### WORK TO BE COMPLETED
Begin at the line containing "(565, 185) = (257, 307): purple" and end at the final line of the entries. Please reproduce those lines exactly.

### DATA SUPPLIED
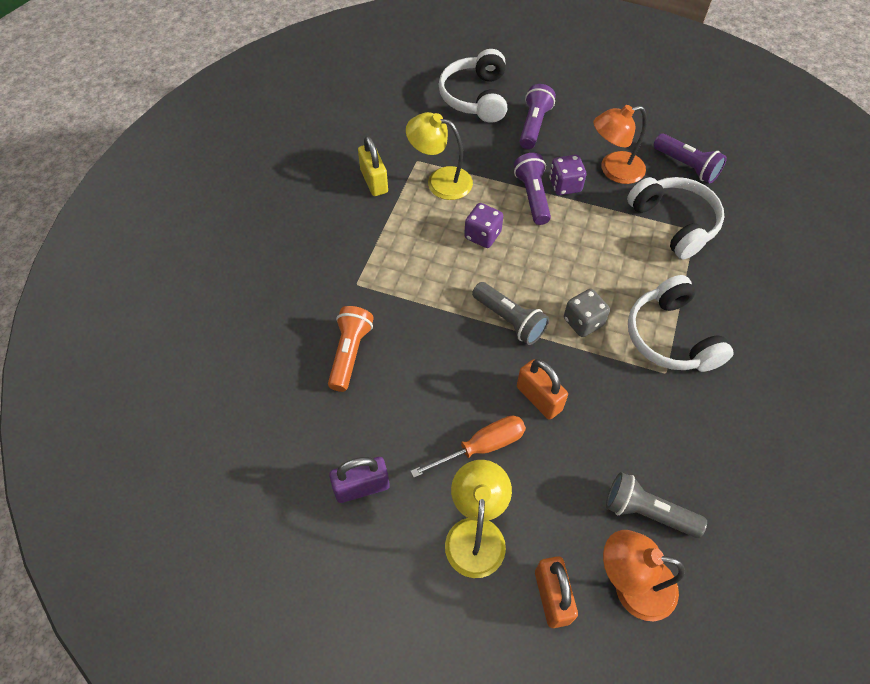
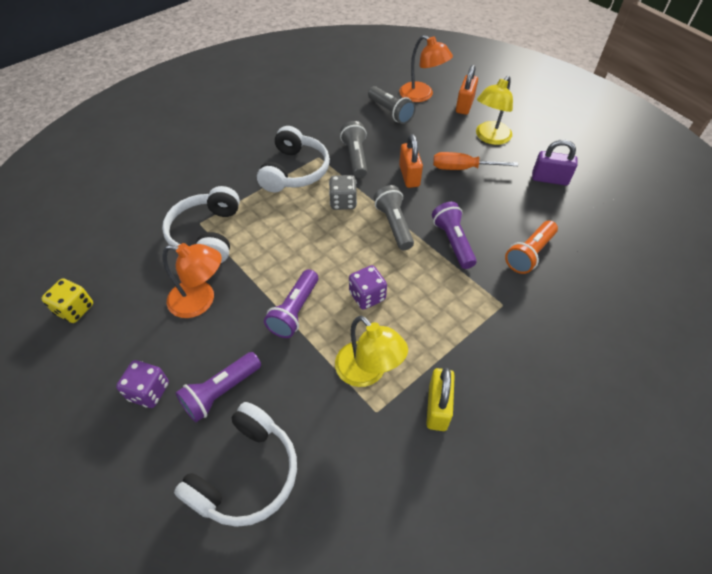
camera: 150 degrees left, 5 degrees down
(565, 185) = (257, 307): purple dice -> purple dice (149, 391)
(623, 395) = (355, 157): none -> grey flashlight
(686, 166) = (138, 273): purple flashlight -> purple flashlight (453, 242)
(696, 123) = (75, 309): none -> yellow dice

### YOUR SOLUTION
(565, 185) = (257, 307): purple dice -> purple dice (149, 391)
(623, 395) = (355, 157): none -> grey flashlight
(686, 166) = (138, 273): purple flashlight -> purple flashlight (453, 242)
(696, 123) = (75, 309): none -> yellow dice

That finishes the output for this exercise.